Problem statement:
Repeat the records below exactly from the line containing "OLED2 pin SCL: D7 -> A3" to the line containing "SD pin MISO: D9 -> RX", taking in both of those lines. Drop the pictures.

Supplied data:
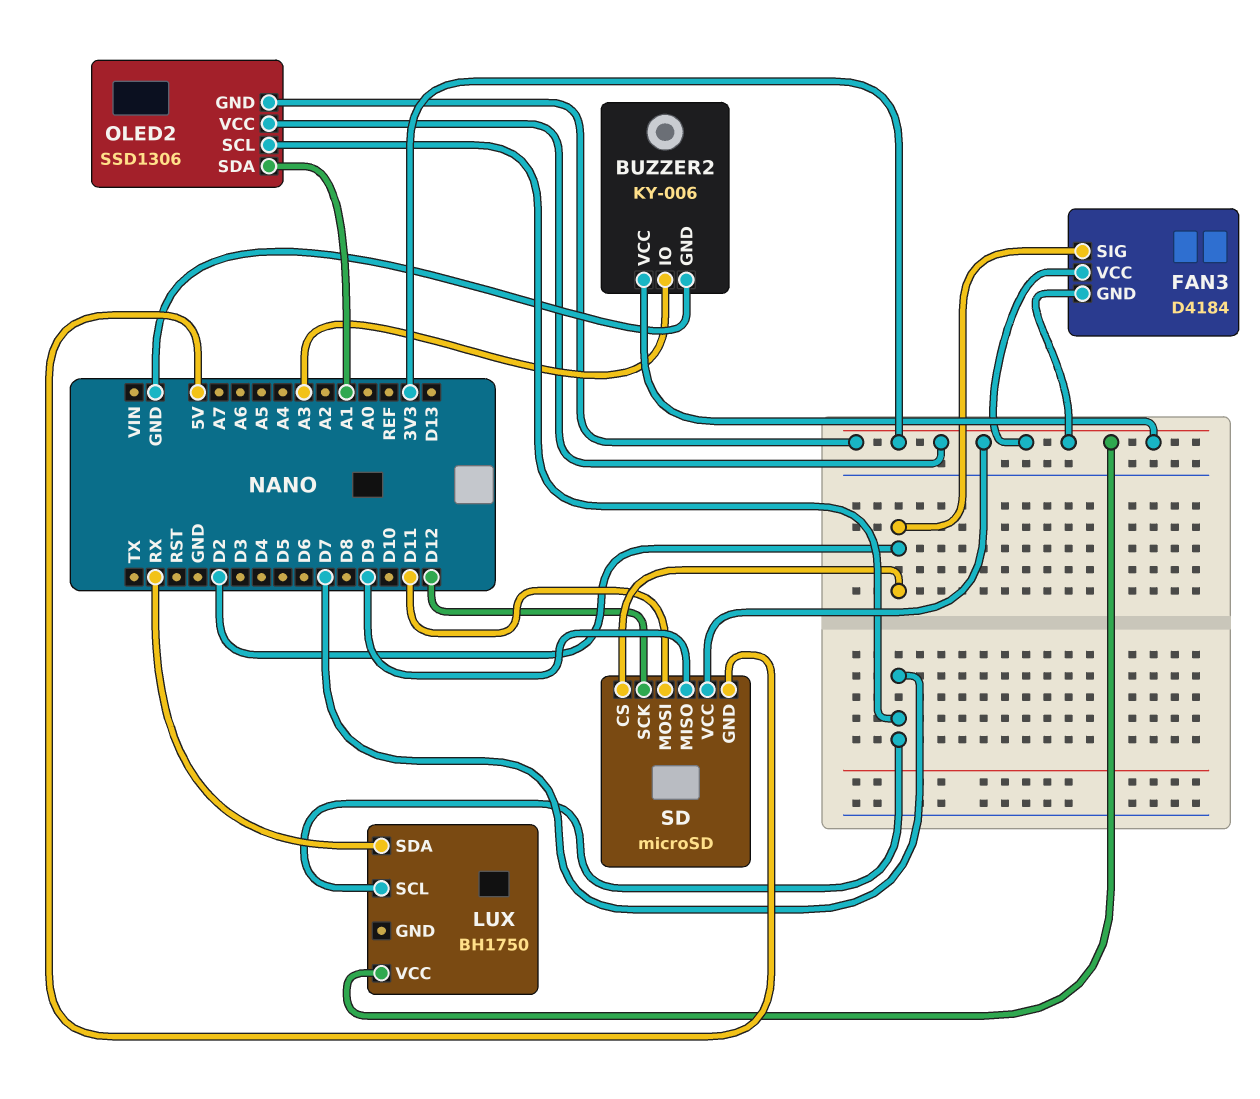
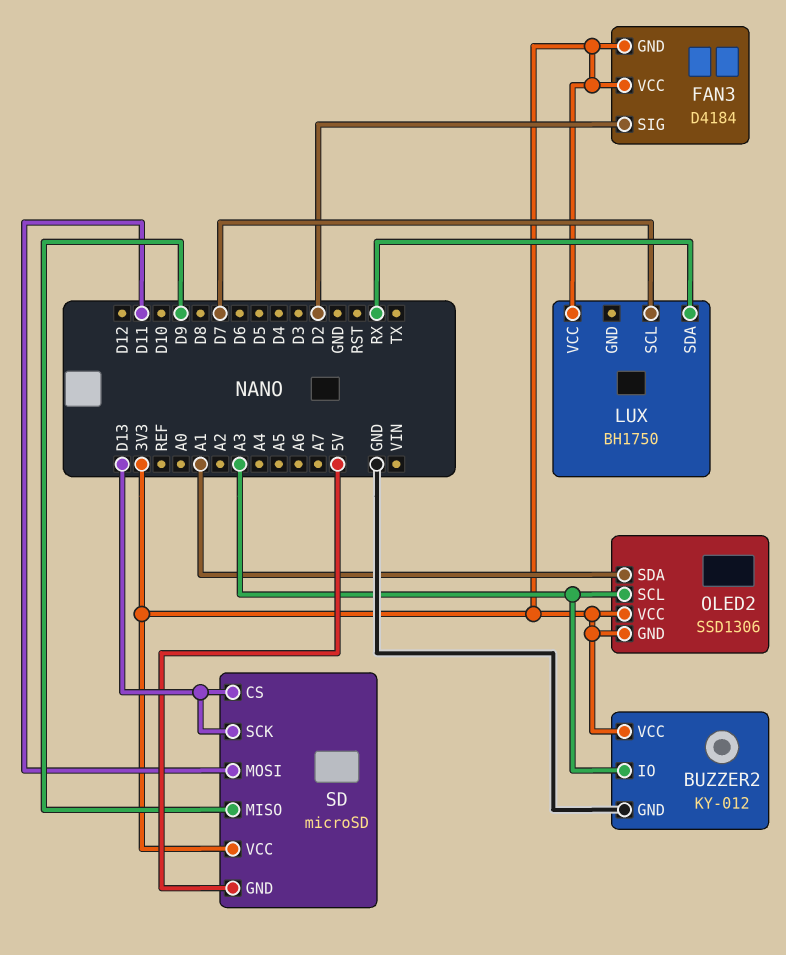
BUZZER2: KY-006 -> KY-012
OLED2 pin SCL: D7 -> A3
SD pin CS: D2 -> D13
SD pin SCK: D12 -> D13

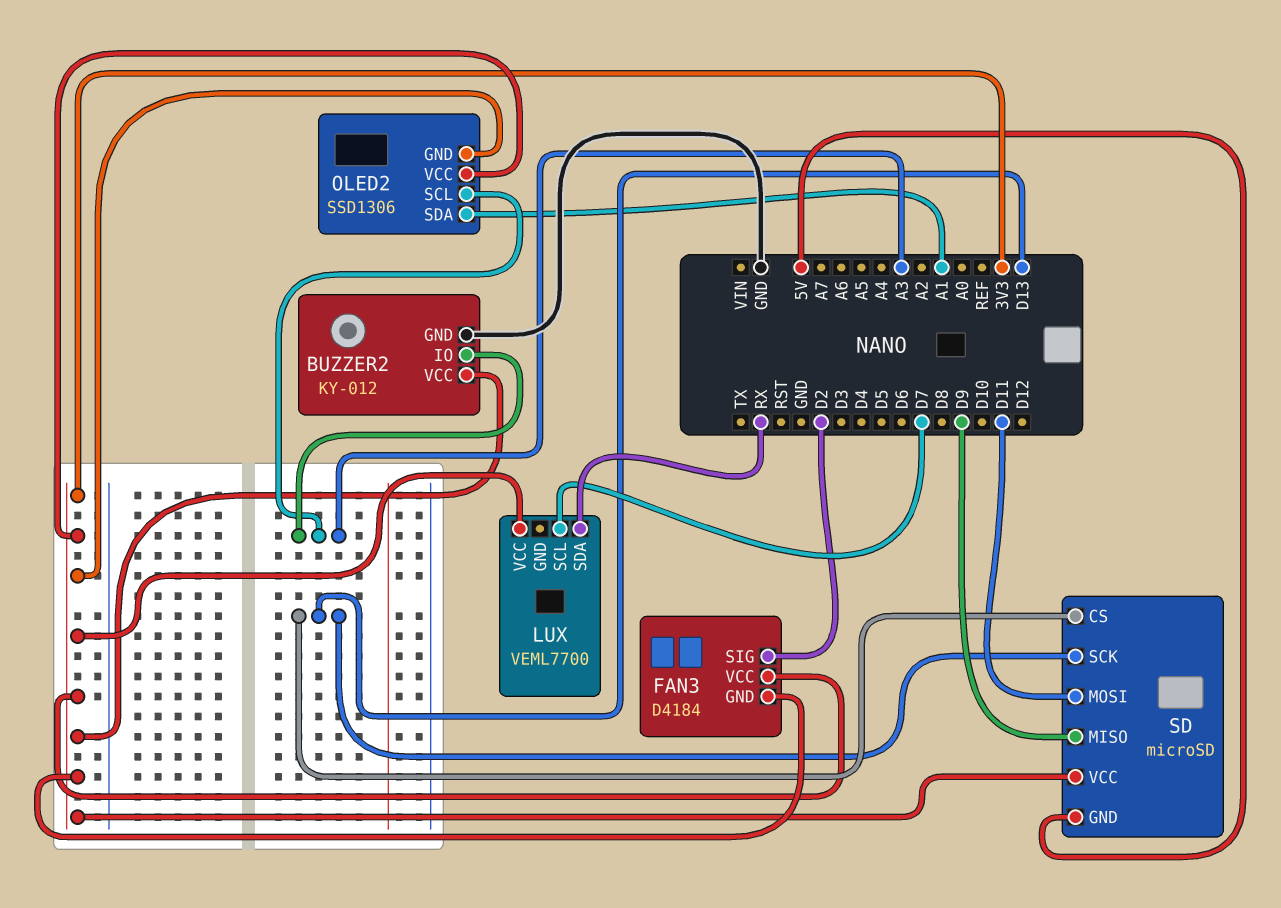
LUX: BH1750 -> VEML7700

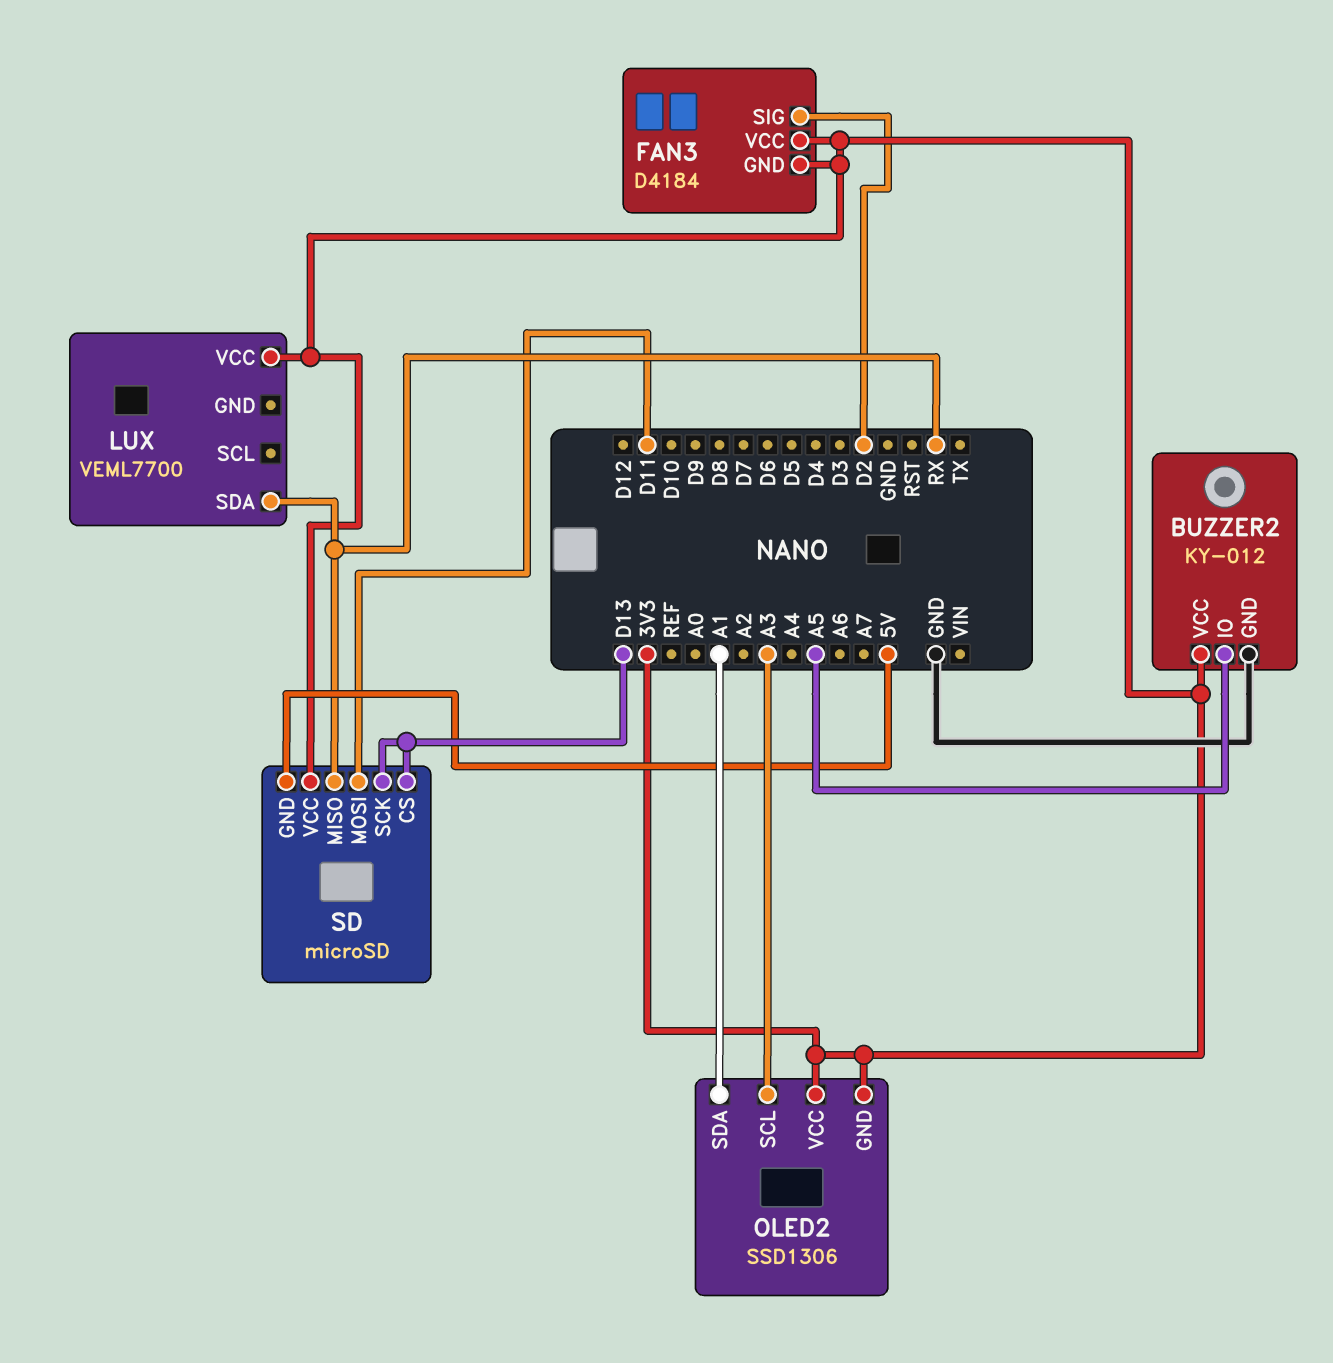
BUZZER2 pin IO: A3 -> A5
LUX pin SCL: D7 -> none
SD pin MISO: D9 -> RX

* * *

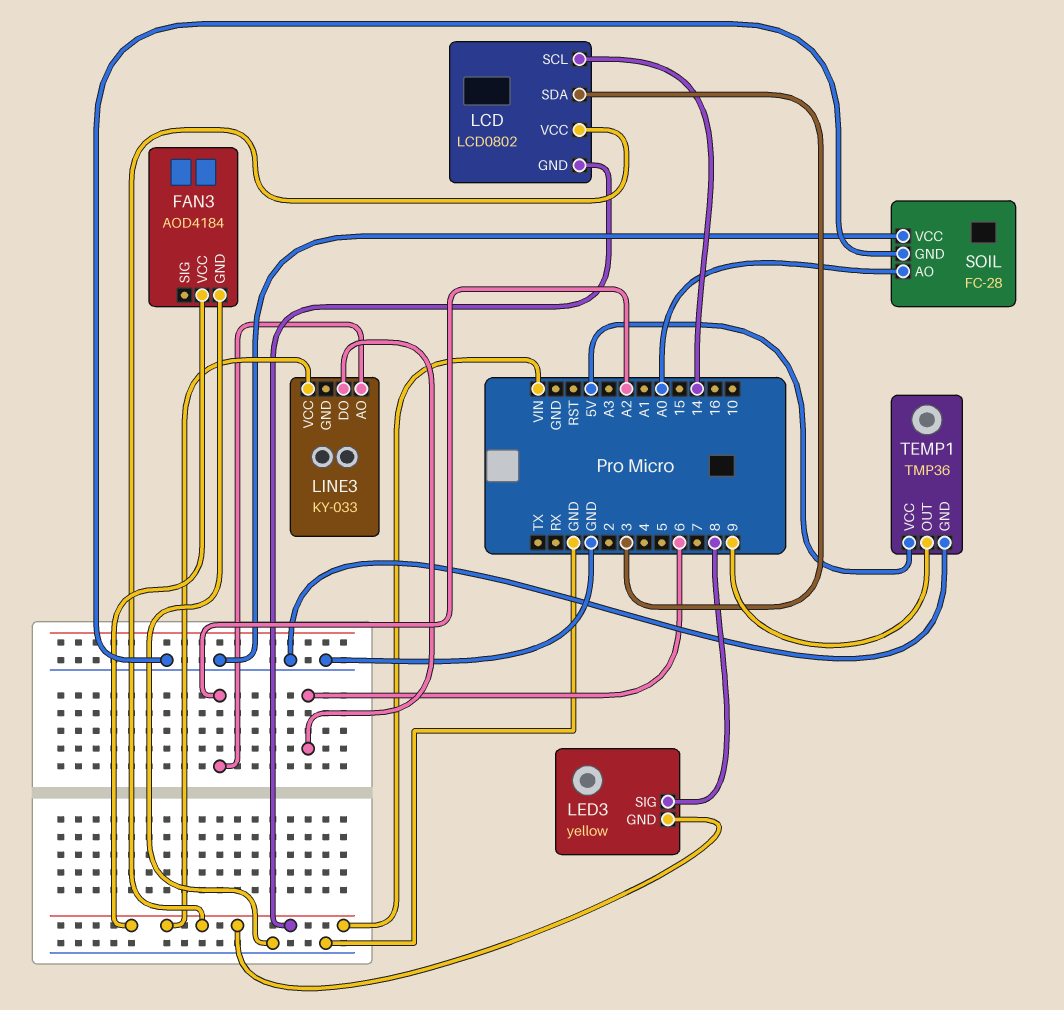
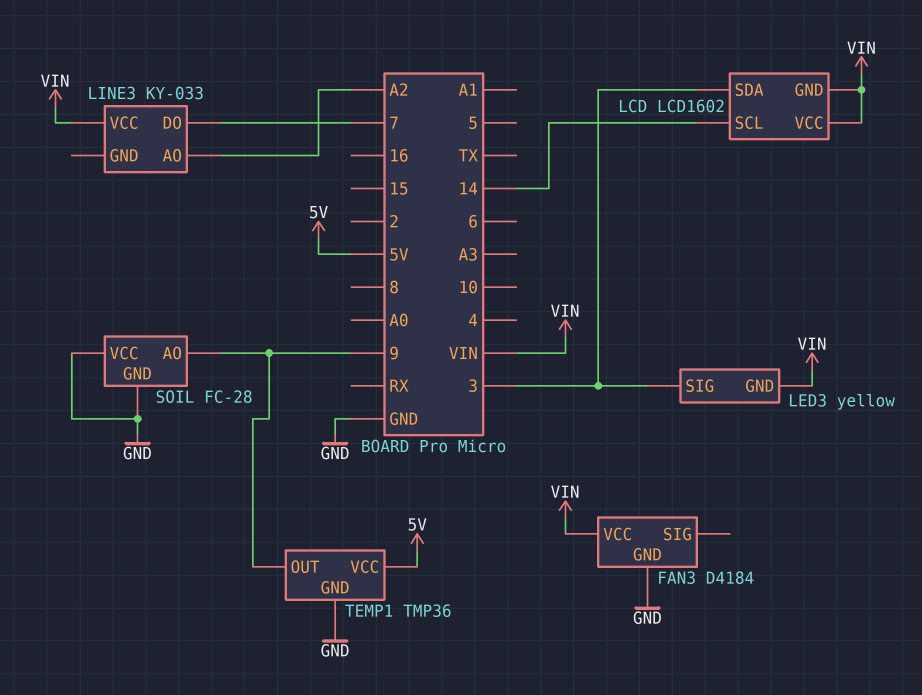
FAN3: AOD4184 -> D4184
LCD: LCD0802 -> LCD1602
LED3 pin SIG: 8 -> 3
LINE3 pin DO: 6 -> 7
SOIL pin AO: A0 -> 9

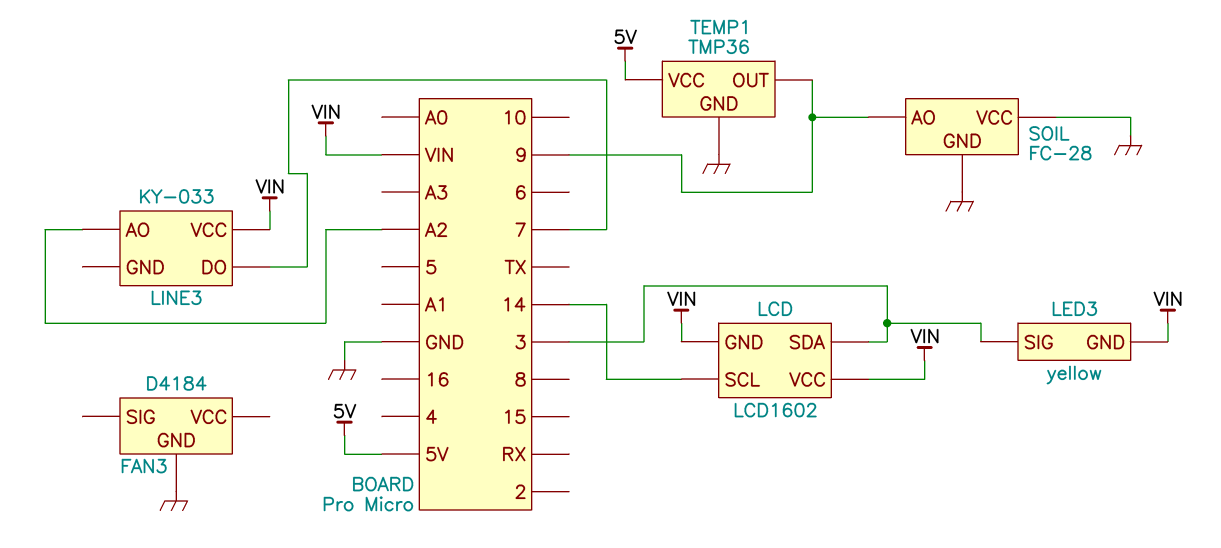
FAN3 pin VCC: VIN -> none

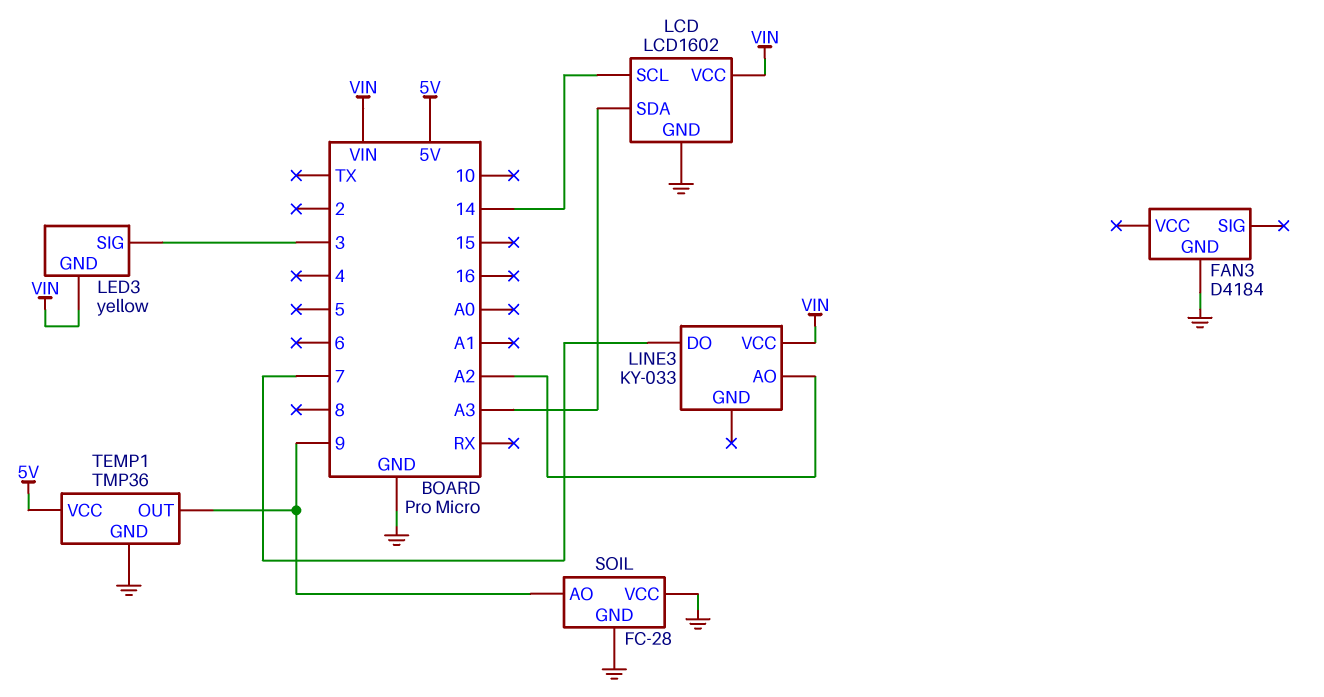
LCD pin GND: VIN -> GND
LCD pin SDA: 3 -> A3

Expected answer:
OLED2 pin SCL: D7 -> A3
SD pin CS: D2 -> D13
SD pin SCK: D12 -> D13

LUX: BH1750 -> VEML7700

BUZZER2 pin IO: A3 -> A5
LUX pin SCL: D7 -> none
SD pin MISO: D9 -> RX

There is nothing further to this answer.